◆ Exercise goal
Copy, word for word, the lines of the entries below between the one with "(390, 197) = (424, 243): turquoise" and the one with "(544, 179) = (647, 261): orange", inclusive, and leave out everything else.

◆ Available data
★ ★ ★ ★ ★ ★ ★

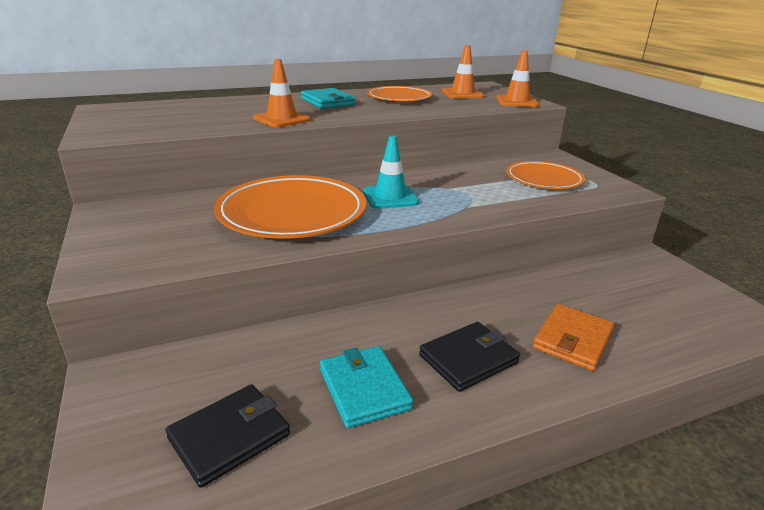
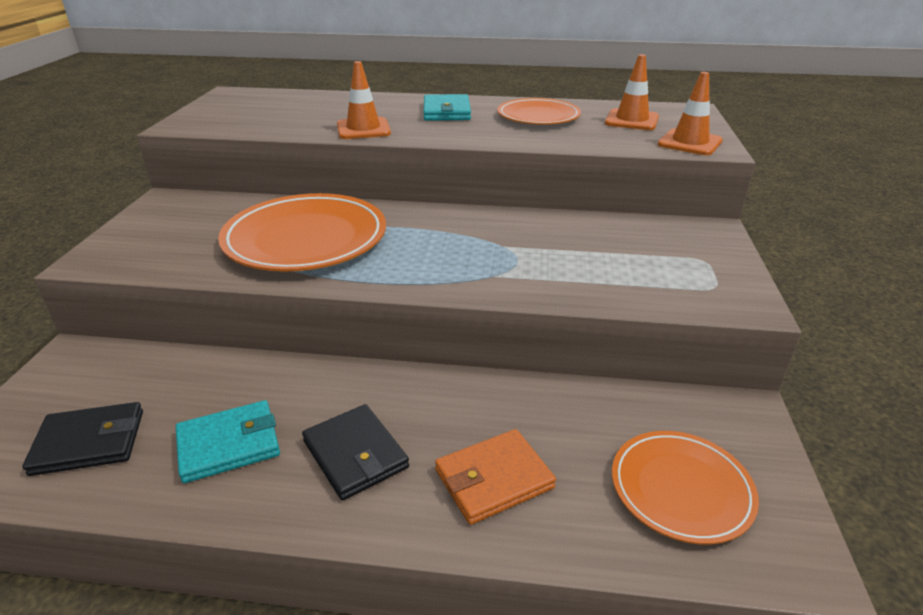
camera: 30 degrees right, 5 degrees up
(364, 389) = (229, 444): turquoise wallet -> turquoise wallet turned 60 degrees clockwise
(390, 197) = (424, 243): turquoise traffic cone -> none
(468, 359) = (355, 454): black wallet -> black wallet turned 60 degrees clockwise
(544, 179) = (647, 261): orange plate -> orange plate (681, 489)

★ ★ ★ ★ ★ ★ ★

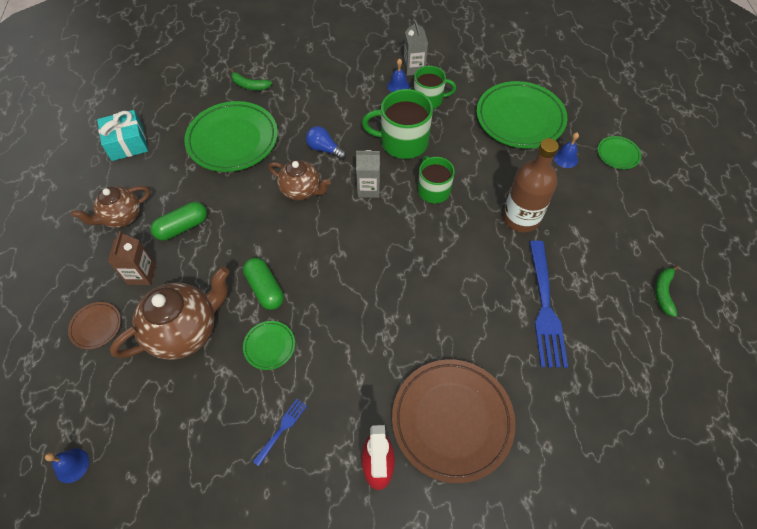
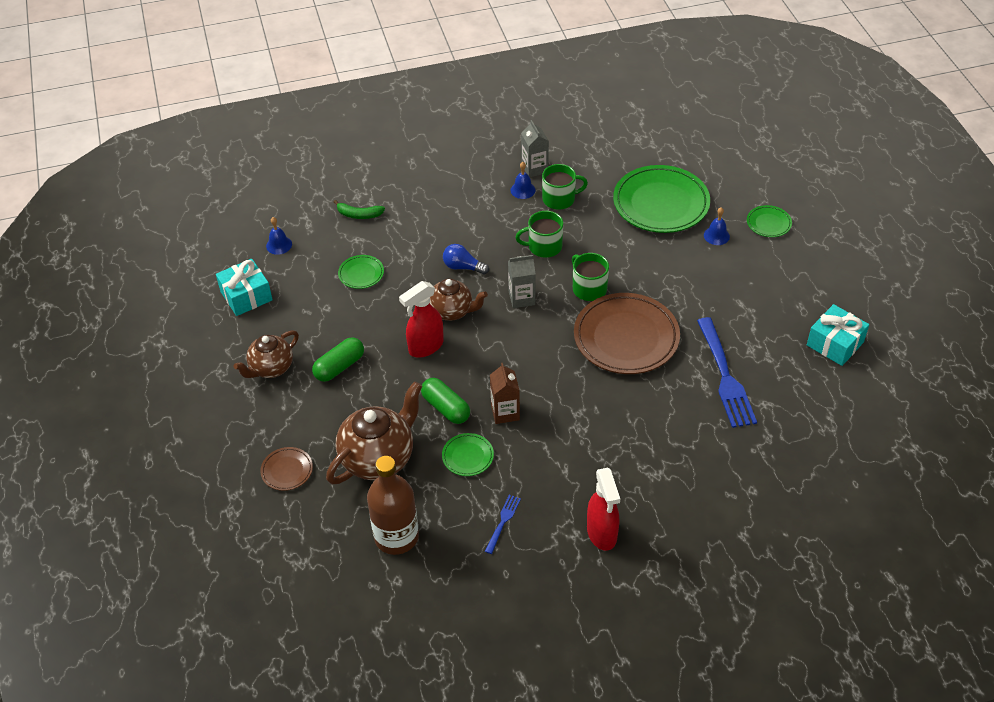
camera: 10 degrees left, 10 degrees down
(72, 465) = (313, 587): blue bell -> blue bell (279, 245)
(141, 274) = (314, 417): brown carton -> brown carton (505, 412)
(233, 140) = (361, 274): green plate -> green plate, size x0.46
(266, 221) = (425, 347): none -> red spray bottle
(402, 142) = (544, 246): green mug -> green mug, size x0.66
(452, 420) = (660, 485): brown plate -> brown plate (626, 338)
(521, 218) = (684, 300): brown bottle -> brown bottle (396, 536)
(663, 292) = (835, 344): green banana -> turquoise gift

★ ★ ★ ★ ★ ★ ★

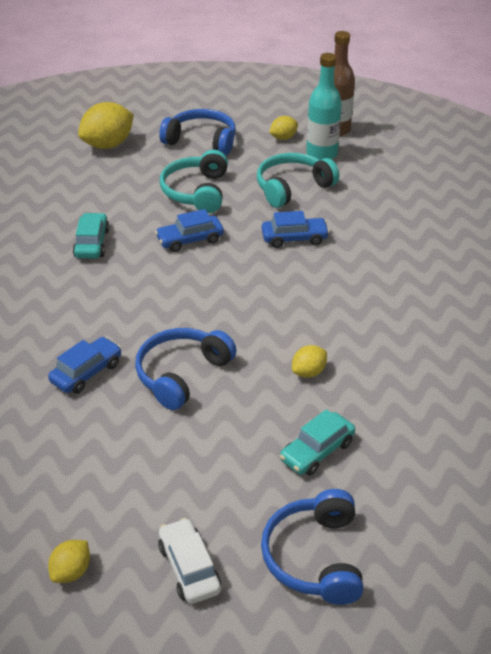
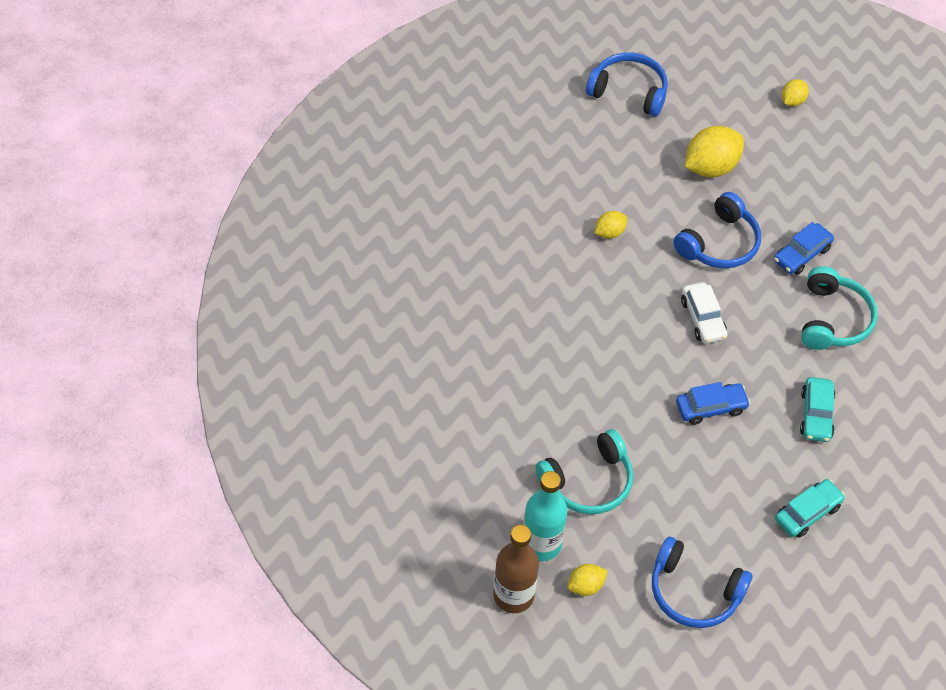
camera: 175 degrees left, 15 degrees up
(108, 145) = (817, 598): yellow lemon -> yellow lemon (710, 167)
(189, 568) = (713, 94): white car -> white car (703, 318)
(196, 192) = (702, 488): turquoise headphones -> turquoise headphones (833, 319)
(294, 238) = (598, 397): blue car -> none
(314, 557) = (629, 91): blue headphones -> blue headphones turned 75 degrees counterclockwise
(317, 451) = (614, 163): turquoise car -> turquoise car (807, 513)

★ ★ ★ ★ ★ ★ ★

◆ Exercise output
(390, 197) = (424, 243): turquoise traffic cone -> none
(468, 359) = (355, 454): black wallet -> black wallet turned 60 degrees clockwise
(544, 179) = (647, 261): orange plate -> orange plate (681, 489)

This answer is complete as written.